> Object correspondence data
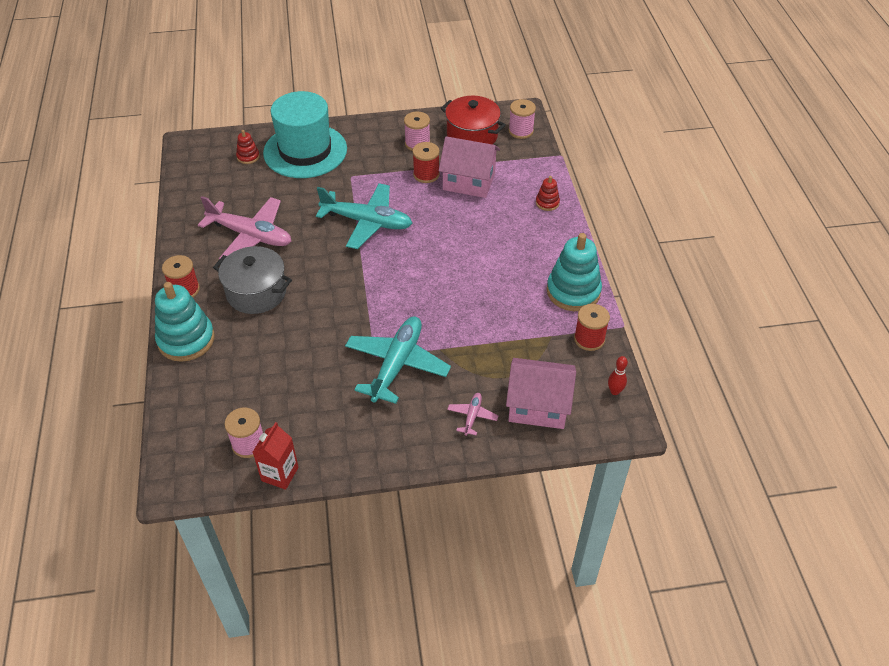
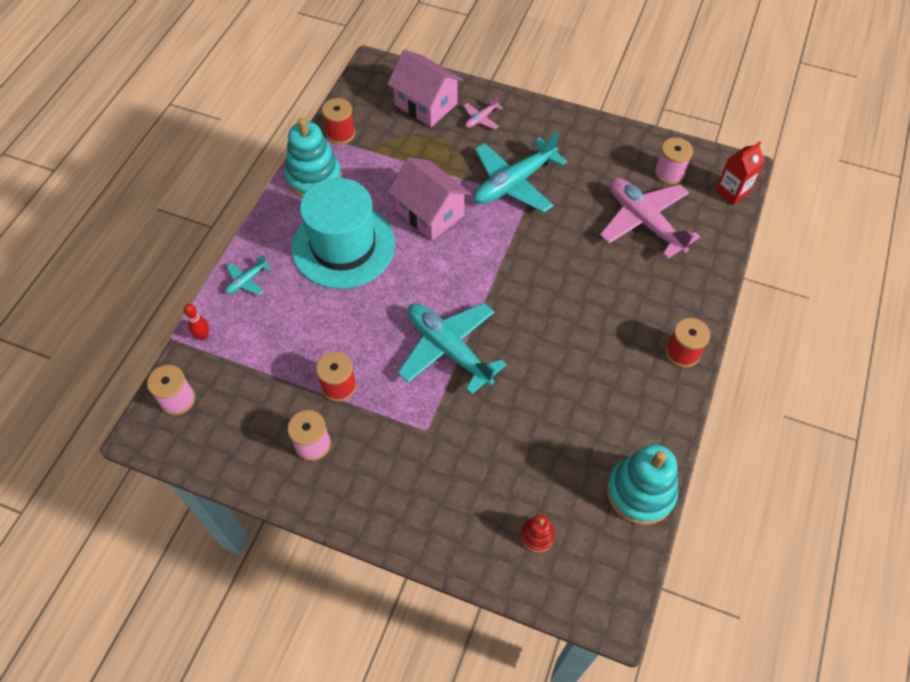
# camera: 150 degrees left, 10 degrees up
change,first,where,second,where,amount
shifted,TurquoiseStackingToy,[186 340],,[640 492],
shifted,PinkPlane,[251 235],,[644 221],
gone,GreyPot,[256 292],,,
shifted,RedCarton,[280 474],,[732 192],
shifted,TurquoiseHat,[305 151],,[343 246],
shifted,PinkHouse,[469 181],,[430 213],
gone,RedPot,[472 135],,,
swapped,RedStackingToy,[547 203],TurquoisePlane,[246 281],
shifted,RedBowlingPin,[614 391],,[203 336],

> PROBLEM
All of the records should be output exactly as they stand, with pictures omitted.

> WORKED SOLUTION
# camera: 150 degrees left, 10 degrees up
change,first,where,second,where,amount
shifted,TurquoiseStackingToy,[186 340],,[640 492],
shifted,PinkPlane,[251 235],,[644 221],
gone,GreyPot,[256 292],,,
shifted,RedCarton,[280 474],,[732 192],
shifted,TurquoiseHat,[305 151],,[343 246],
shifted,PinkHouse,[469 181],,[430 213],
gone,RedPot,[472 135],,,
swapped,RedStackingToy,[547 203],TurquoisePlane,[246 281],
shifted,RedBowlingPin,[614 391],,[203 336],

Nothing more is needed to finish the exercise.